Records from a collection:
= = = = =

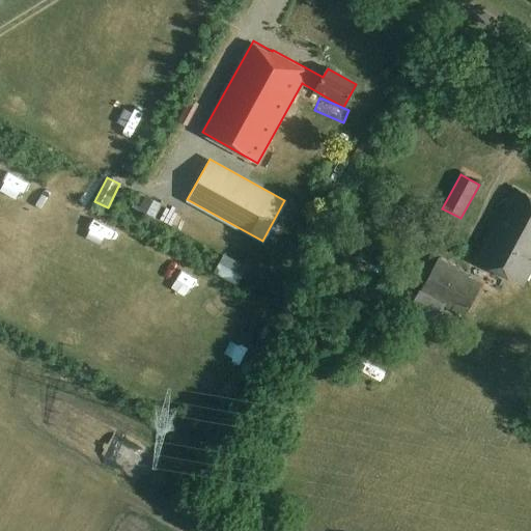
[(530,195),(515,187),(476,260),(523,285),(530,270),(530,195)]
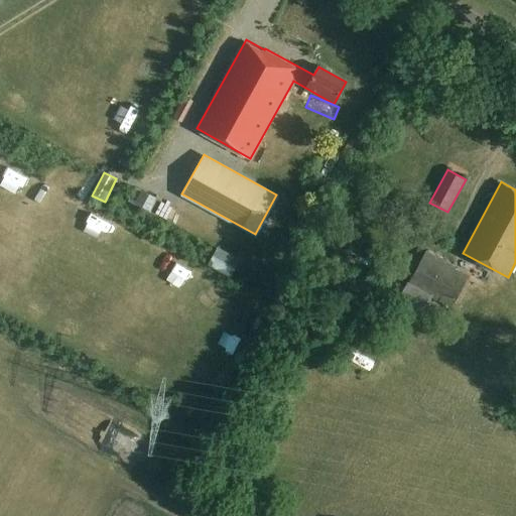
[(239,260),(217,247),(208,263),(230,275),(239,260)]
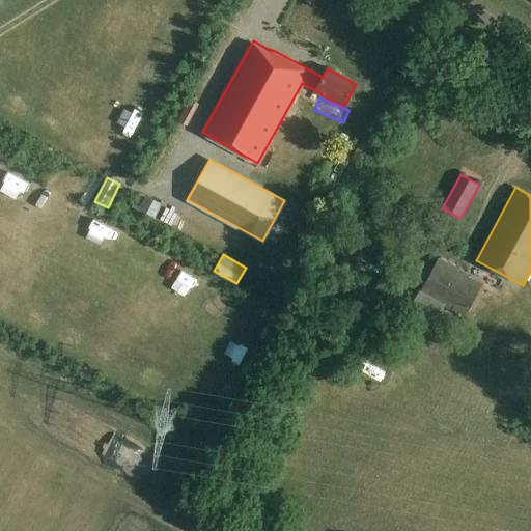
[(469,274),(439,258),(421,296),(431,301),(432,299),(448,306),(447,308),(465,317),(481,284),(467,277),(469,274)]
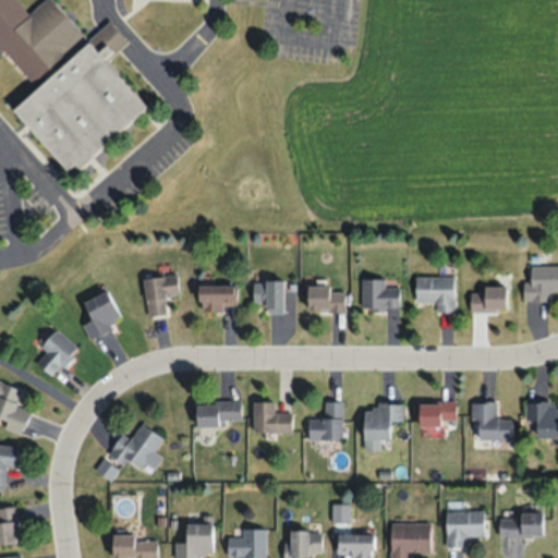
[(146,106),(105,60),(126,40),(108,20),(87,39),(51,0),(44,0),(28,14),(15,0),(0,0),(0,47),(35,86),(11,108),(67,169),(74,162),(79,168),(146,106)]
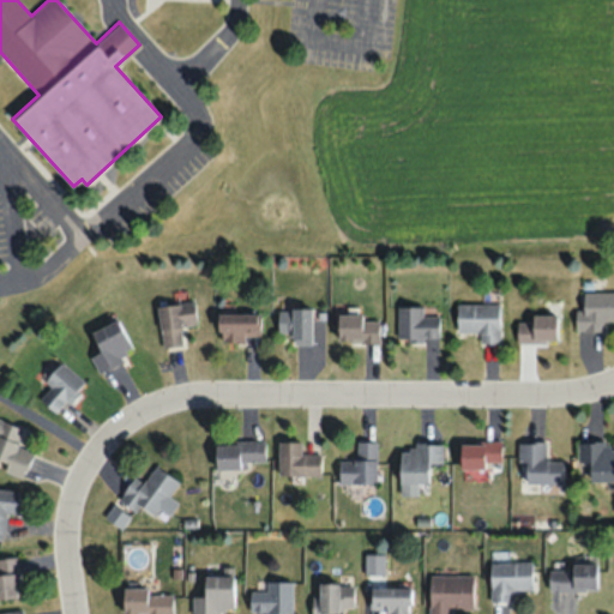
[(613,319),(613,290),(578,292),(578,330),(603,330),(603,319),(613,319)]
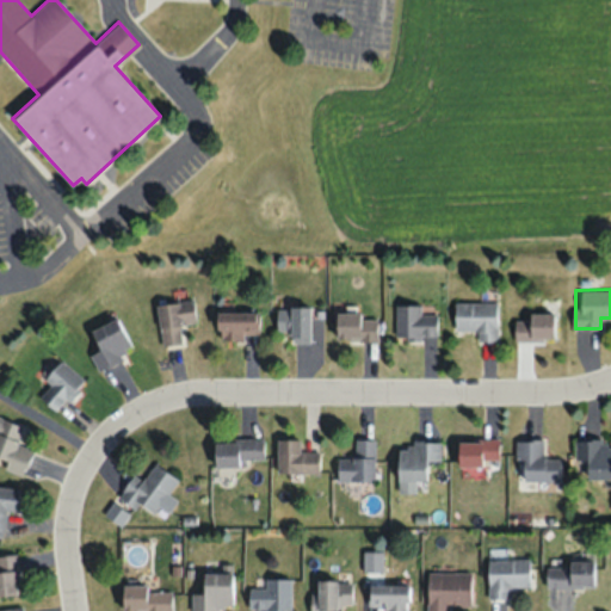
[(179,322),(195,321),(192,300),(155,303),(160,346),(181,344),(179,322)]
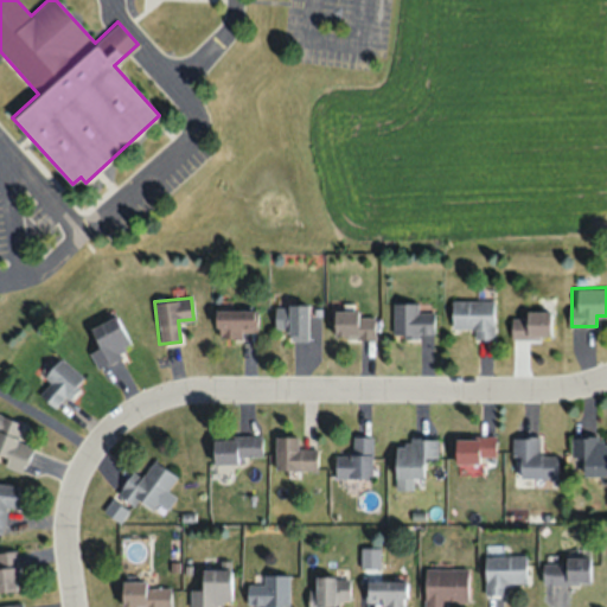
[(493,339),(493,300),(451,300),(452,328),(474,328),(474,339),(493,339)]
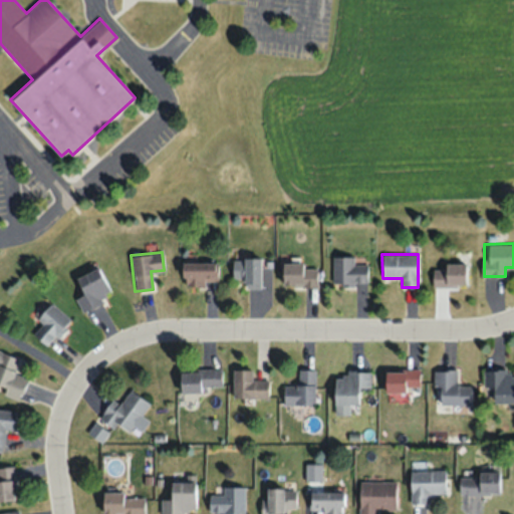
[(353,256),(333,256),(333,284),(366,284),(366,265),(353,265),(353,256)]
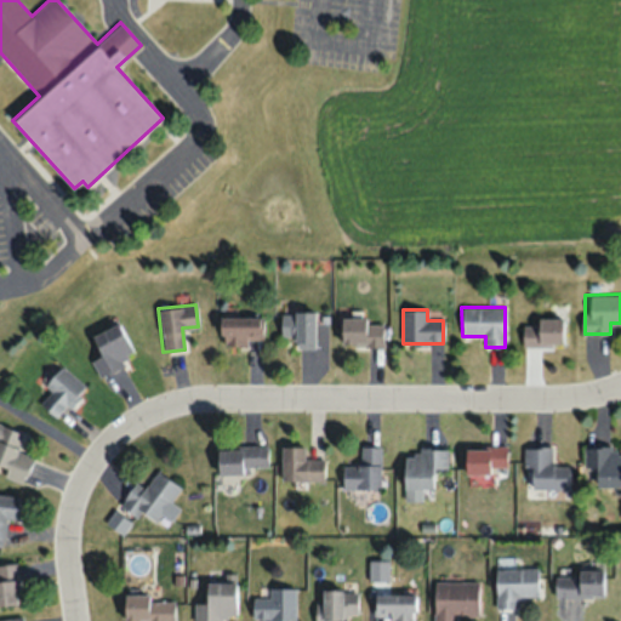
[(314,312),(280,312),(280,336),(294,336),(294,348),(314,348),(314,312)]
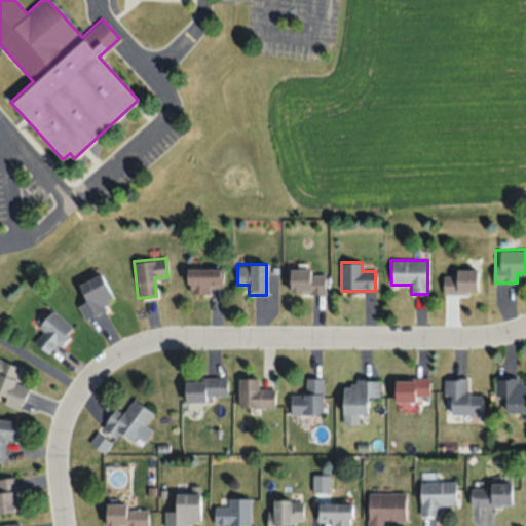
[(186,268),(186,293),(209,293),(209,288),(220,288),(220,268),(186,268)]
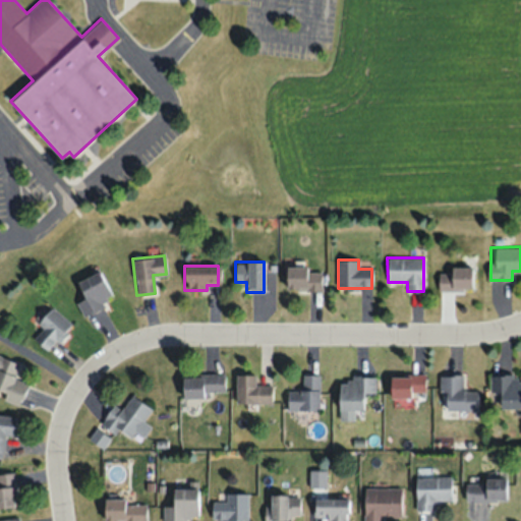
[(287,268),(287,290),(321,290),(321,268),(287,268)]
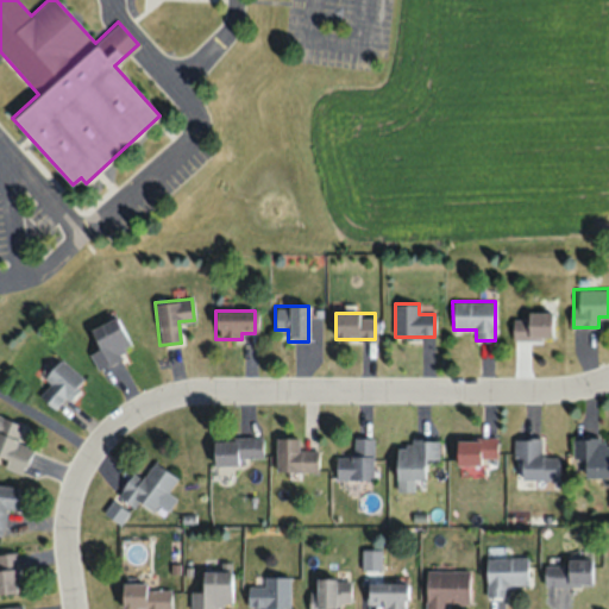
[(512,340),(552,340),(552,313),(512,313),(512,340)]
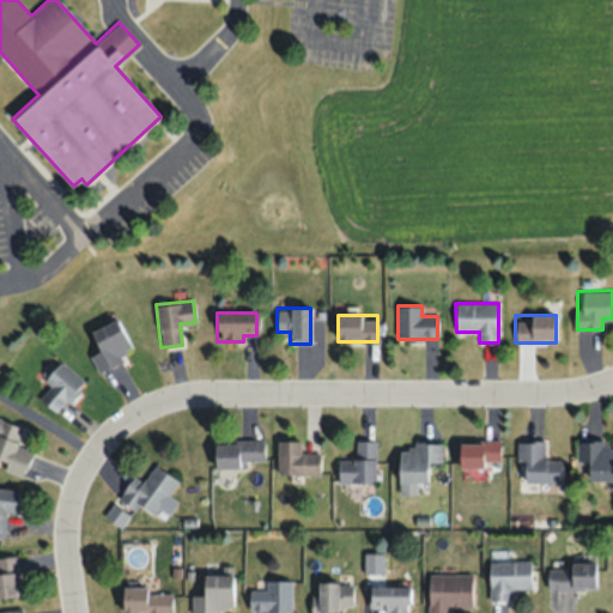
[(97,372),(134,352),(115,319),(90,332),(101,350),(89,357),(97,372)]
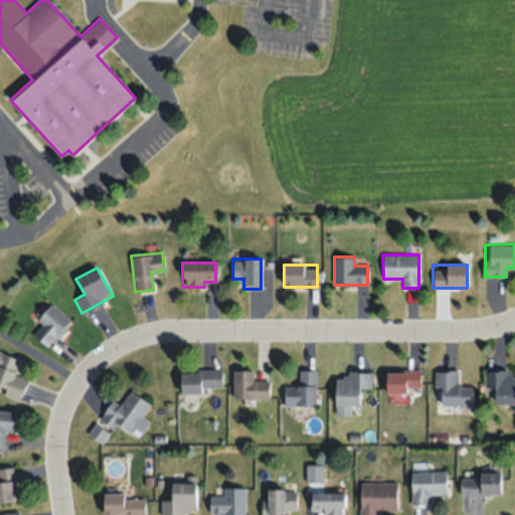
[(71,322),(51,303),(35,318),(42,324),(32,334),(46,348),(71,322)]
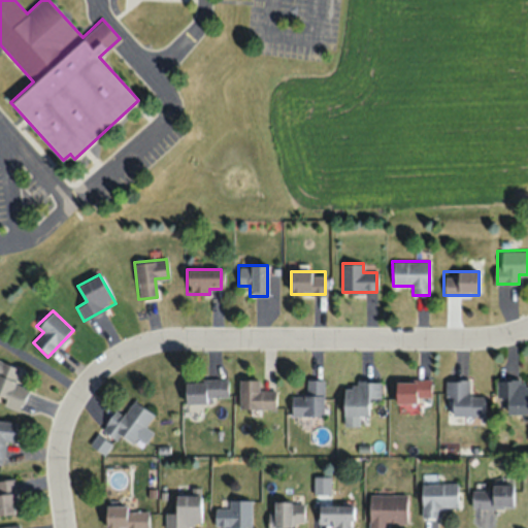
[(28,388),(14,384),(20,368),(0,361),(0,397),(5,400),(2,406),(20,411),(28,388)]
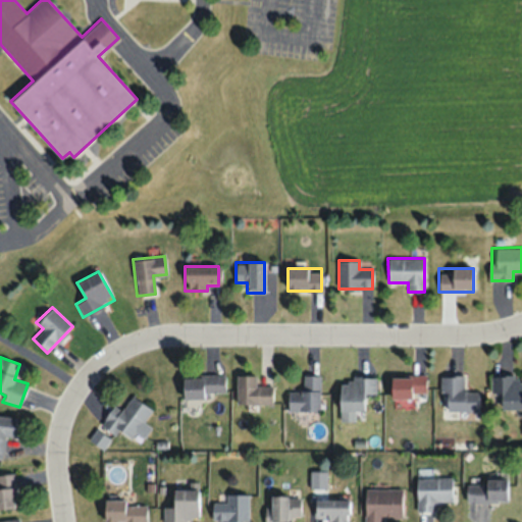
[(183,375),(183,396),(224,396),(224,375),(183,375)]
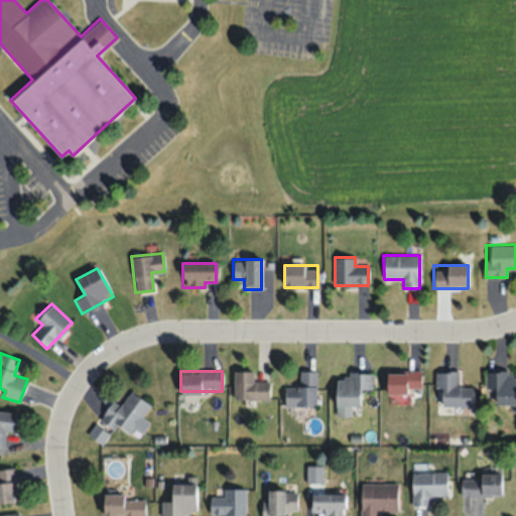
[(234,399),(269,399),(269,381),(254,381),(254,371),(234,371),(234,399)]
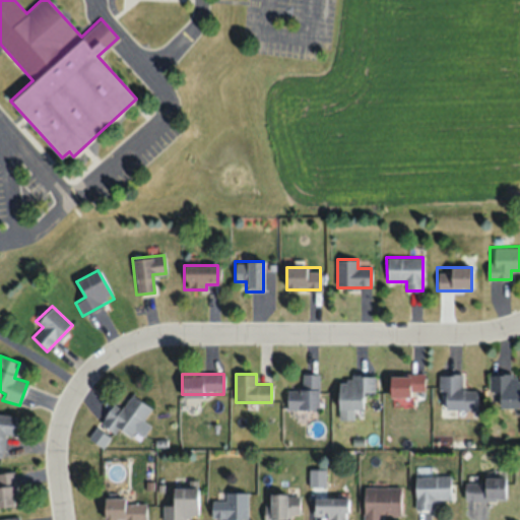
[(286,389),(286,408),(319,408),(319,374),(303,374),(303,389),(286,389)]
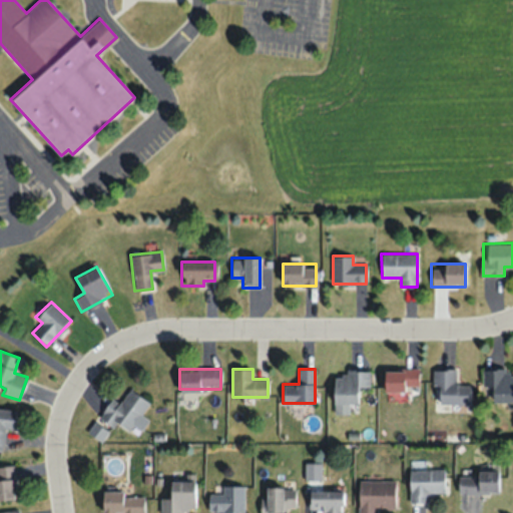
[(418,369),(385,369),(385,393),(418,393),(418,369)]
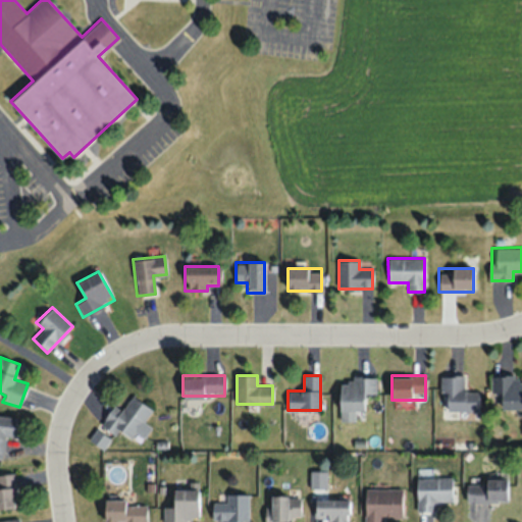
[(478,411),(478,392),(465,392),(465,376),(441,376),(441,411),(478,411)]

= = = = =

Leave out all images, then reproduce the entries above exactly.

(Answer to this problem):
[(530,195),(515,187),(476,260),(523,285),(530,270),(530,195)]
[(239,260),(217,247),(208,263),(230,275),(239,260)]
[(469,274),(439,258),(421,296),(431,301),(432,299),(448,306),(447,308),(465,317),(481,284),(467,277),(469,274)]
[(146,106),(105,60),(126,40),(108,20),(87,39),(51,0),(44,0),(28,14),(15,0),(0,0),(0,47),(35,86),(11,108),(67,169),(74,162),(79,168),(146,106)]
[(613,319),(613,290),(578,292),(578,330),(603,330),(603,319),(613,319)]
[(179,322),(195,321),(192,300),(155,303),(160,346),(181,344),(179,322)]
[(493,339),(493,300),(451,300),(452,328),(474,328),(474,339),(493,339)]
[(353,256),(333,256),(333,284),(366,284),(366,265),(353,265),(353,256)]
[(314,312),(280,312),(280,336),(294,336),(294,348),(314,348),(314,312)]
[(186,268),(186,293),(209,293),(209,288),(220,288),(220,268),(186,268)]
[(287,268),(287,290),(321,290),(321,268),(287,268)]
[(512,340),(552,340),(552,313),(512,313),(512,340)]
[(97,372),(134,352),(115,319),(90,332),(101,350),(89,357),(97,372)]
[(71,322),(51,303),(35,318),(42,324),(32,334),(46,348),(71,322)]
[(28,388),(14,384),(20,368),(0,361),(0,397),(5,400),(2,406),(20,411),(28,388)]
[(183,375),(183,396),(224,396),(224,375),(183,375)]
[(234,399),(269,399),(269,381),(254,381),(254,371),(234,371),(234,399)]
[(286,389),(286,408),(319,408),(319,374),(303,374),(303,389),(286,389)]
[(418,369),(385,369),(385,393),(418,393),(418,369)]
[(478,411),(478,392),(465,392),(465,376),(441,376),(441,411),(478,411)]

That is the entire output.